* _WHAT TO DO_
Each line of the listing must be transcribed exactly, except for the images, which should be excluded.

* _SOURCE DATA_
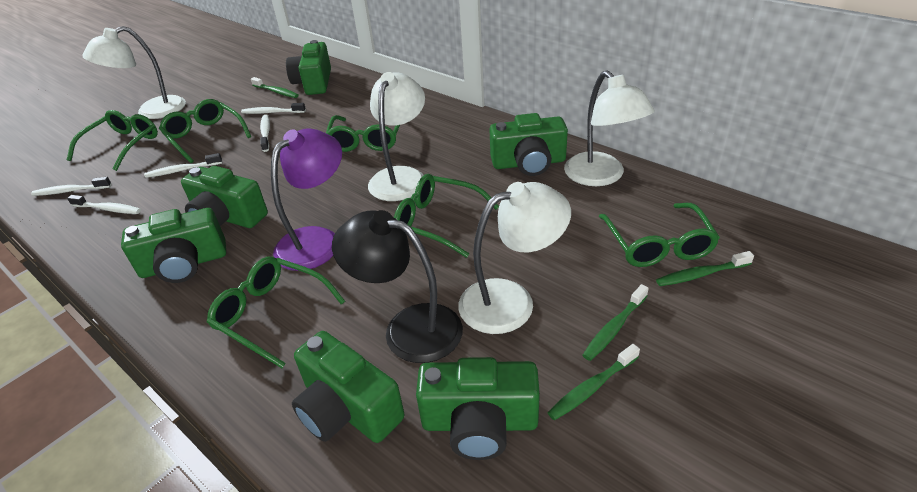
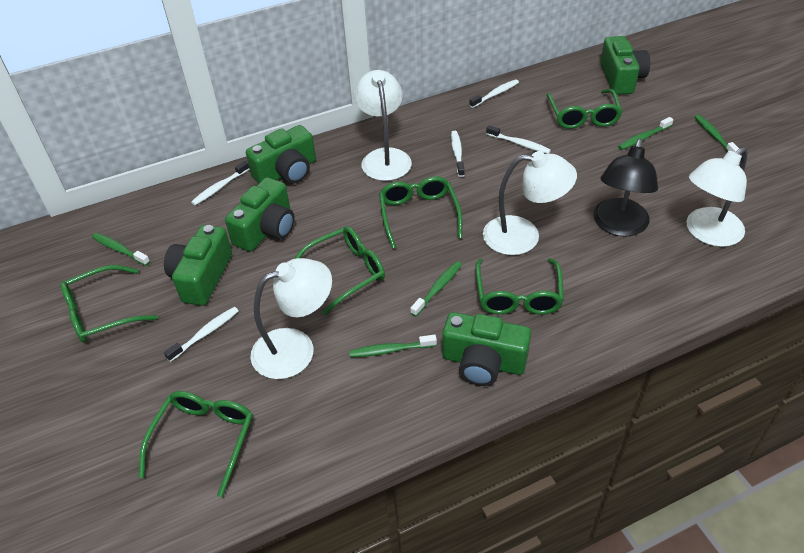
green camera: 6 -> 5
green toothbrush: 4 -> 5
purple lamp: 1 -> 0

* _ANSWER AREA_
green camera: 6 -> 5
green toothbrush: 4 -> 5
purple lamp: 1 -> 0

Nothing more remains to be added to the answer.